— ABOUT THIS EXERCISE —
Take the line containing "turquoise bucket: 1 -> 5" and every line after it to the end of the data, and write them out exactly as they appear.

— DATA EXTRACT —
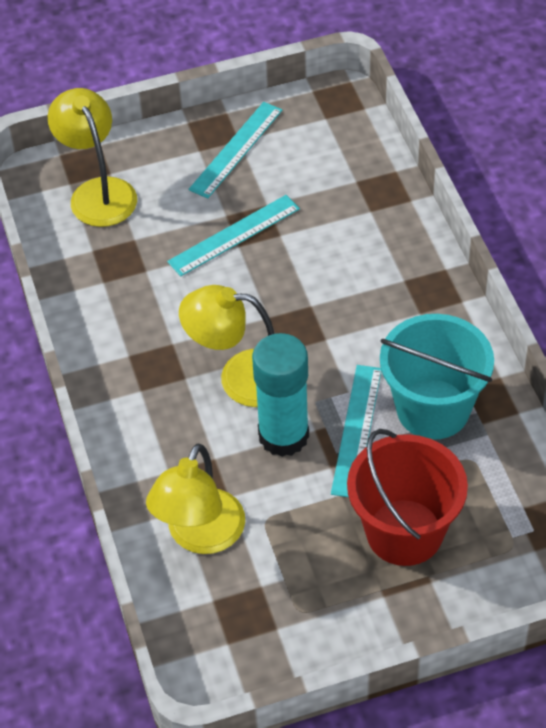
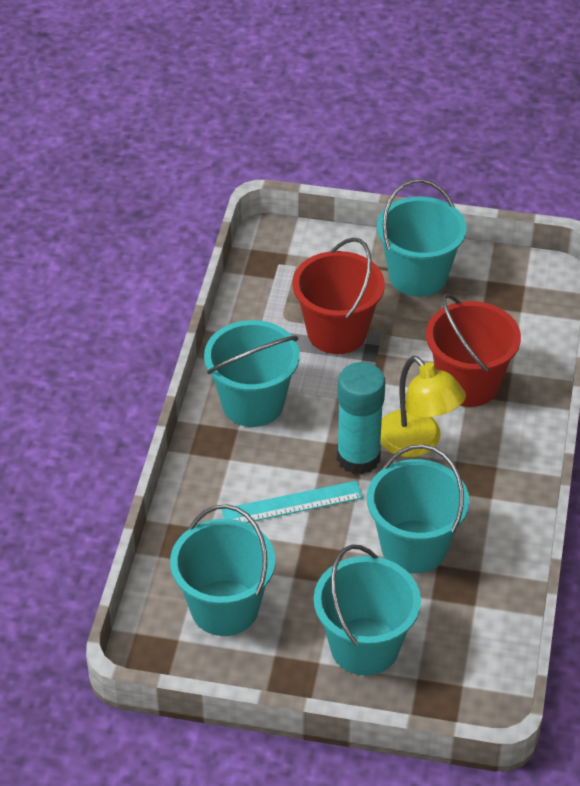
red bucket: 1 -> 2
turquoise bucket: 1 -> 5
turquoise ruler: 3 -> 1
yellow lamp: 3 -> 1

— EXPECTED OUTPUT —
turquoise bucket: 1 -> 5
turquoise ruler: 3 -> 1
yellow lamp: 3 -> 1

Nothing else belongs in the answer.